Stored data:

▽

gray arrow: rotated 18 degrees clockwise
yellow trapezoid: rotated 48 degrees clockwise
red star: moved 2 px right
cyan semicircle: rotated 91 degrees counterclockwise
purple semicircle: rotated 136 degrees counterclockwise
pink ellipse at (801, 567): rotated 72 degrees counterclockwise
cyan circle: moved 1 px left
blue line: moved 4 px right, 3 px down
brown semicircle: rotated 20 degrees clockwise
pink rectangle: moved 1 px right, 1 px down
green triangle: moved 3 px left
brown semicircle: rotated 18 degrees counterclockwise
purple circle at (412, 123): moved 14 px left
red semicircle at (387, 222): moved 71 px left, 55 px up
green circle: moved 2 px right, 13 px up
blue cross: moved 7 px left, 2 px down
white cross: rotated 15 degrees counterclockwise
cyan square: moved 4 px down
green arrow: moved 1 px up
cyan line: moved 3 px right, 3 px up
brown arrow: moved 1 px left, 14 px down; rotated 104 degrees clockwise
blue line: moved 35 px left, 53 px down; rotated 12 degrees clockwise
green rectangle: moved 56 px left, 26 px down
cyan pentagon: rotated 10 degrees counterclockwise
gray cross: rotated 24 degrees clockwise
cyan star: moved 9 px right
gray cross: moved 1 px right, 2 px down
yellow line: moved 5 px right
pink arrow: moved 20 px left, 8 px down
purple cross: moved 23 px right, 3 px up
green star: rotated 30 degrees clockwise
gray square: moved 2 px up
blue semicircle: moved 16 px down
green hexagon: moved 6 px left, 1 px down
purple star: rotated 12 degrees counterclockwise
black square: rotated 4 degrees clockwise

△

EXERCISE BRIEF: Each record must be duplicated exactly, with none missing.

THE ANSWER:
gray arrow: rotated 18 degrees clockwise
yellow trapezoid: rotated 48 degrees clockwise
red star: moved 2 px right
cyan semicircle: rotated 91 degrees counterclockwise
purple semicircle: rotated 136 degrees counterclockwise
pink ellipse at (801, 567): rotated 72 degrees counterclockwise
cyan circle: moved 1 px left
blue line: moved 4 px right, 3 px down
brown semicircle: rotated 20 degrees clockwise
pink rectangle: moved 1 px right, 1 px down
green triangle: moved 3 px left
brown semicircle: rotated 18 degrees counterclockwise
purple circle at (412, 123): moved 14 px left
red semicircle at (387, 222): moved 71 px left, 55 px up
green circle: moved 2 px right, 13 px up
blue cross: moved 7 px left, 2 px down
white cross: rotated 15 degrees counterclockwise
cyan square: moved 4 px down
green arrow: moved 1 px up
cyan line: moved 3 px right, 3 px up
brown arrow: moved 1 px left, 14 px down; rotated 104 degrees clockwise
blue line: moved 35 px left, 53 px down; rotated 12 degrees clockwise
green rectangle: moved 56 px left, 26 px down
cyan pentagon: rotated 10 degrees counterclockwise
gray cross: rotated 24 degrees clockwise
cyan star: moved 9 px right
gray cross: moved 1 px right, 2 px down
yellow line: moved 5 px right
pink arrow: moved 20 px left, 8 px down
purple cross: moved 23 px right, 3 px up
green star: rotated 30 degrees clockwise
gray square: moved 2 px up
blue semicircle: moved 16 px down
green hexagon: moved 6 px left, 1 px down
purple star: rotated 12 degrees counterclockwise
black square: rotated 4 degrees clockwise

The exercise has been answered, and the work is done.